## TASK INSTRUCTIONS
Each line in the records below that has the word "repainted" should be copied.

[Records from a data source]
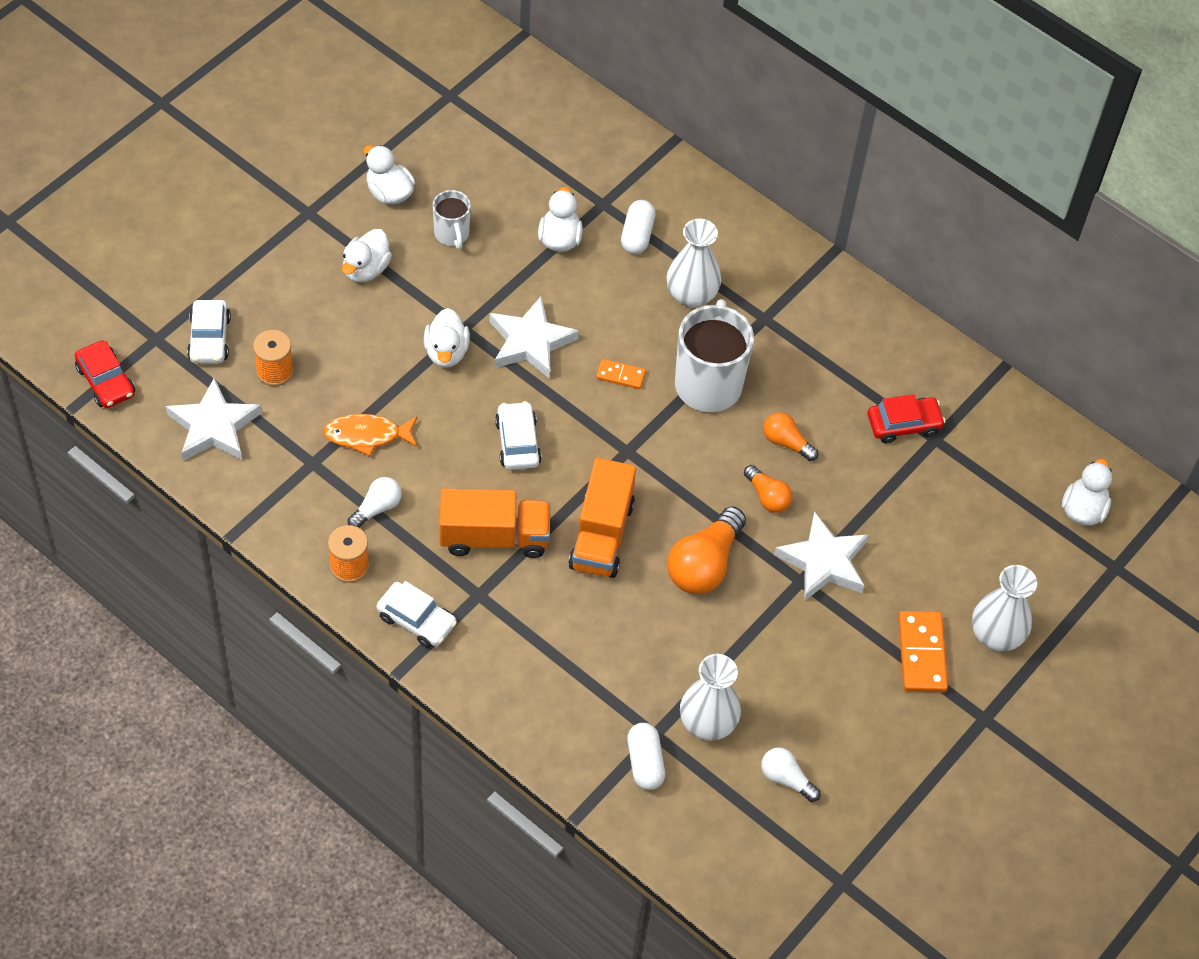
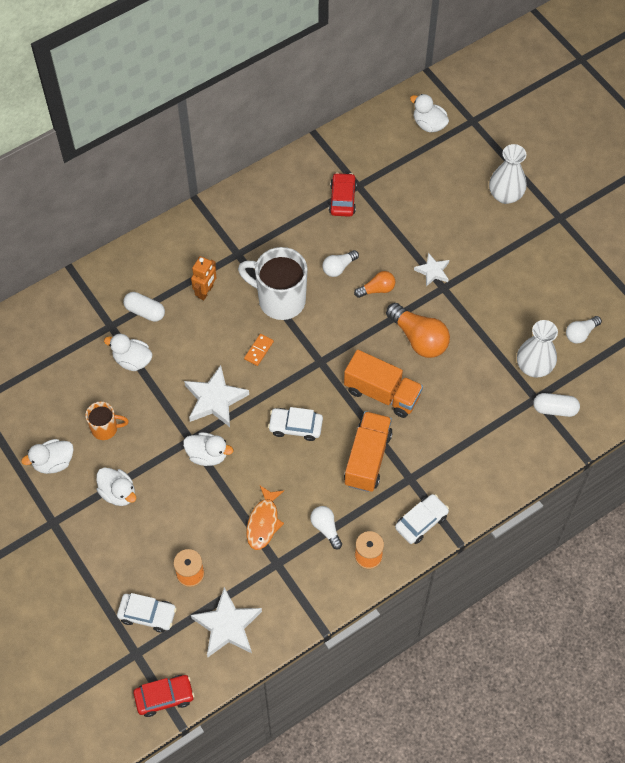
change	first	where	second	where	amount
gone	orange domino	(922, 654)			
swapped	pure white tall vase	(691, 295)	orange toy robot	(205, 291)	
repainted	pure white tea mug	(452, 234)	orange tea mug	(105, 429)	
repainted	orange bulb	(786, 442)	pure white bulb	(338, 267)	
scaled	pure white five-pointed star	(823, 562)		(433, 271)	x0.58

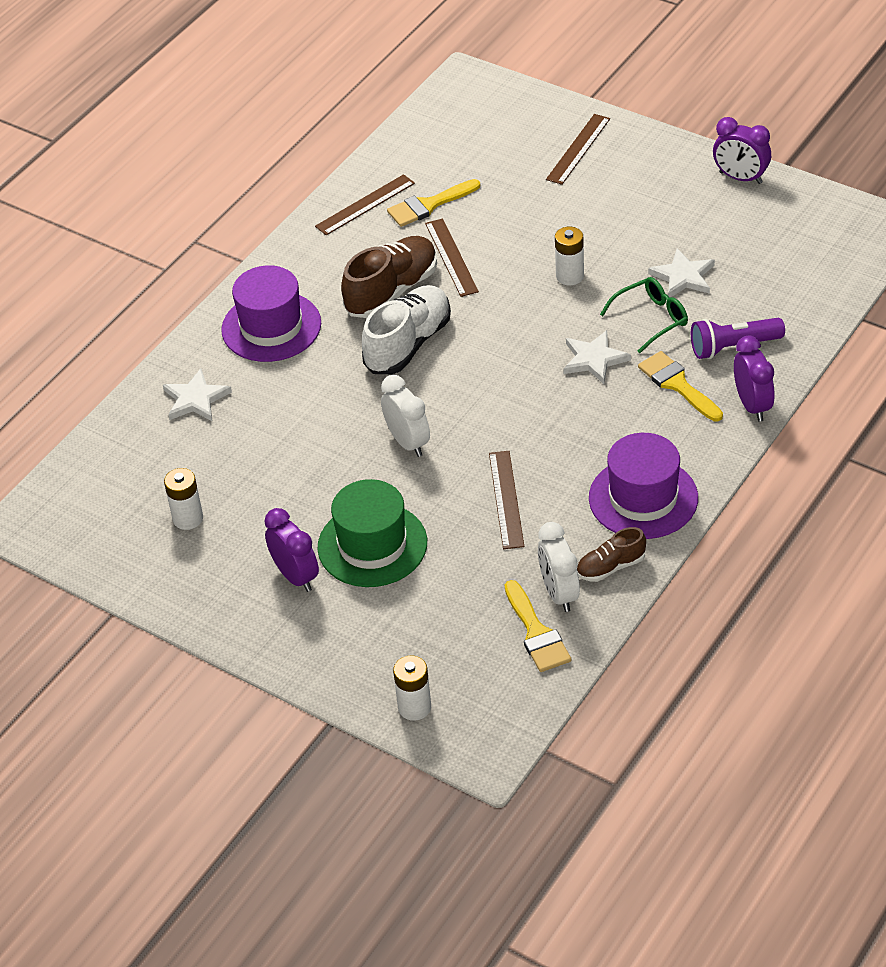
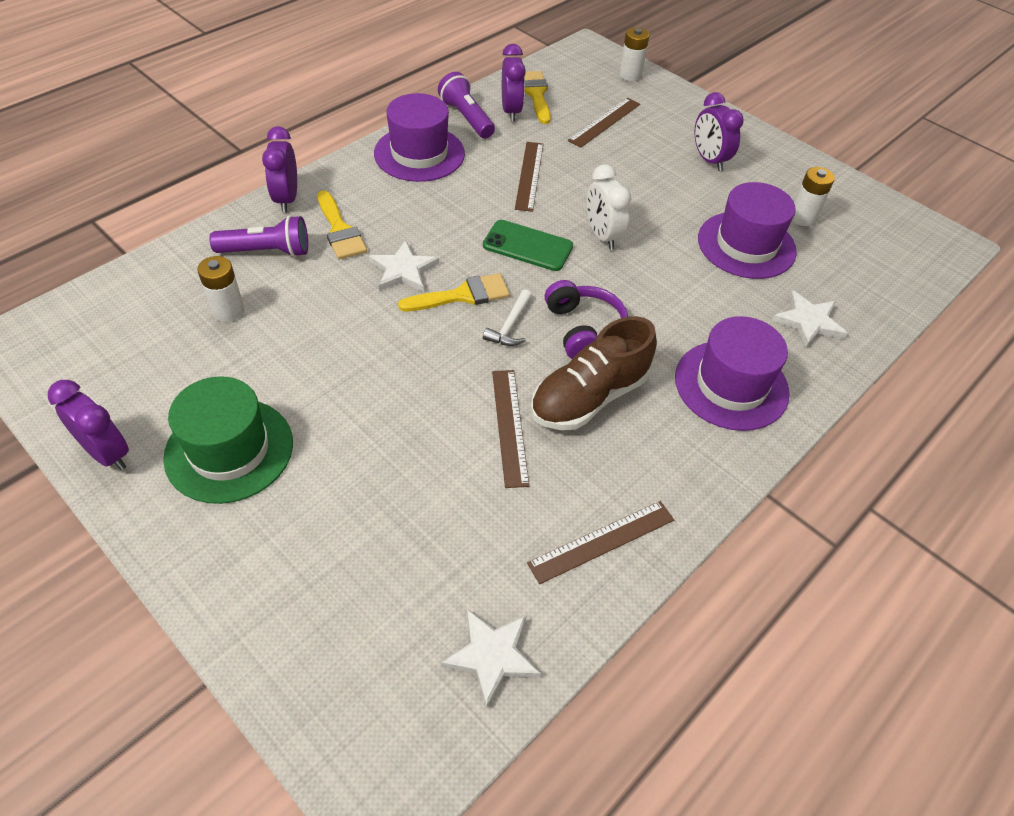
change	first	where	second	where	amount
gone	emerald eyeglasses	(651, 319)			
new			emerald smartphone	(527, 246)	
new			pure white carpenter's hammer	(510, 326)	
new			violet tall hat	(746, 245)	
shifted	emerald tall hat	(372, 545)		(229, 450)	
shifted	yellow paintbrush	(428, 205)		(462, 295)	
shifted	russet ruler	(578, 149)		(605, 122)	
shifted	pure white battery	(570, 276)		(228, 311)	
shifted	pure white five-pointed star	(683, 277)		(492, 656)	
swapped	pure white lace-up shoe	(408, 344)	violet headset	(583, 329)	
swapped	russet lace-up shoe	(611, 567)	violet flashlight	(466, 118)	
repainted	pure white alarm clock	(559, 593)	violet alarm clock	(511, 111)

## FINISHED EXERCISE
repainted	pure white tea mug	(452, 234)	orange tea mug	(105, 429)	
repainted	orange bulb	(786, 442)	pure white bulb	(338, 267)	
repainted	pure white alarm clock	(559, 593)	violet alarm clock	(511, 111)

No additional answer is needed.